Give the records below again in full, exactly as written, but without any images.
:: Records shown
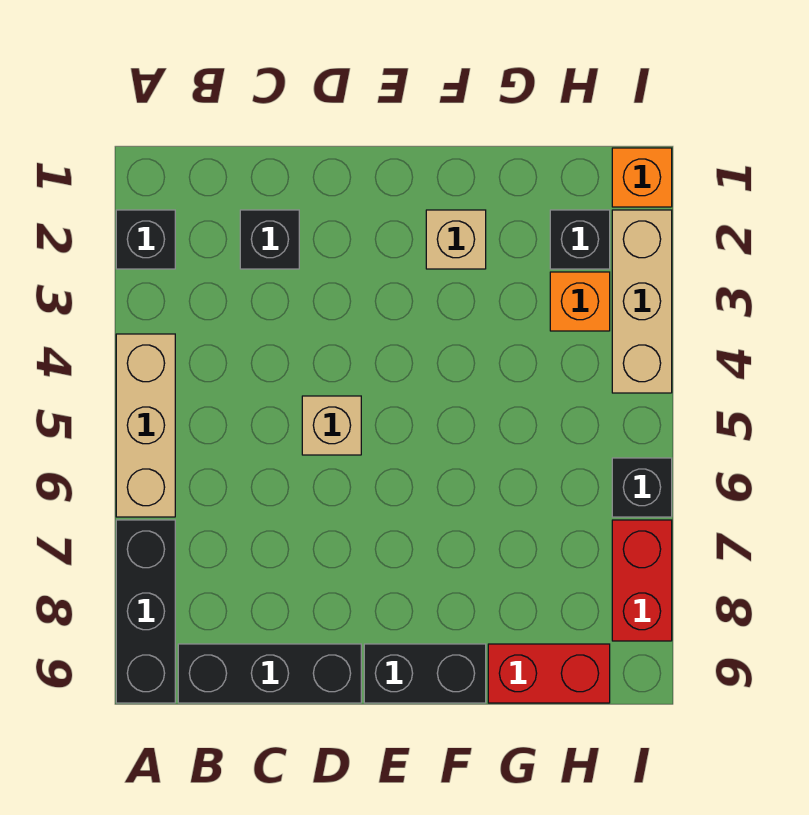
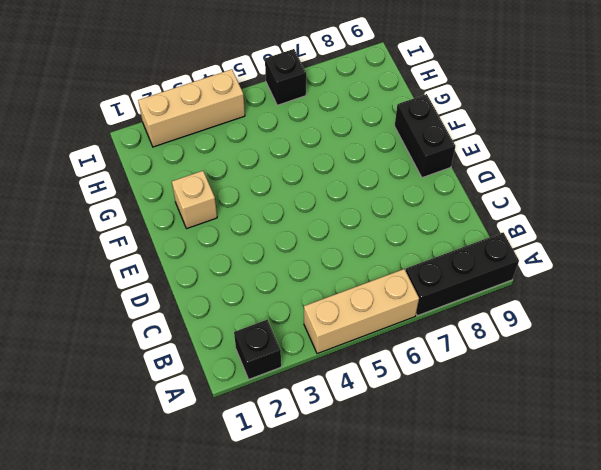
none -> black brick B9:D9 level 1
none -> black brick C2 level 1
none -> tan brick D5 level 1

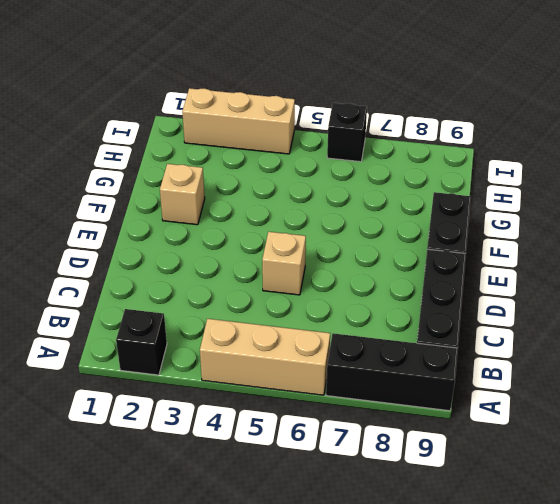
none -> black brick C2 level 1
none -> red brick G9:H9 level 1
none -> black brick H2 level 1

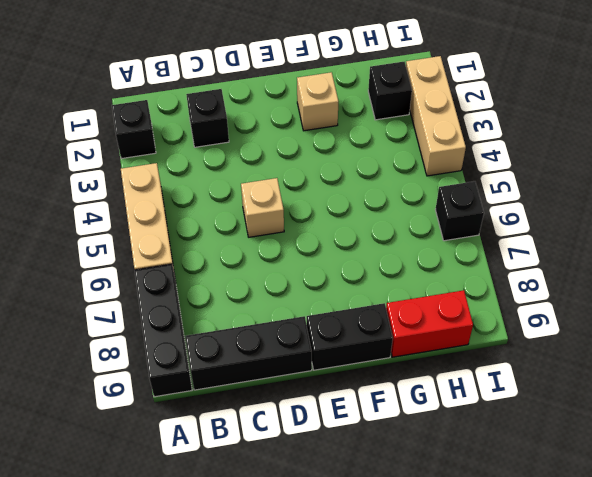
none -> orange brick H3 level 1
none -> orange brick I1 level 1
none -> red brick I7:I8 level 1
::::
Answer section:
none -> black brick B9:D9 level 1
none -> black brick C2 level 1
none -> tan brick D5 level 1

none -> black brick C2 level 1
none -> red brick G9:H9 level 1
none -> black brick H2 level 1

none -> orange brick H3 level 1
none -> orange brick I1 level 1
none -> red brick I7:I8 level 1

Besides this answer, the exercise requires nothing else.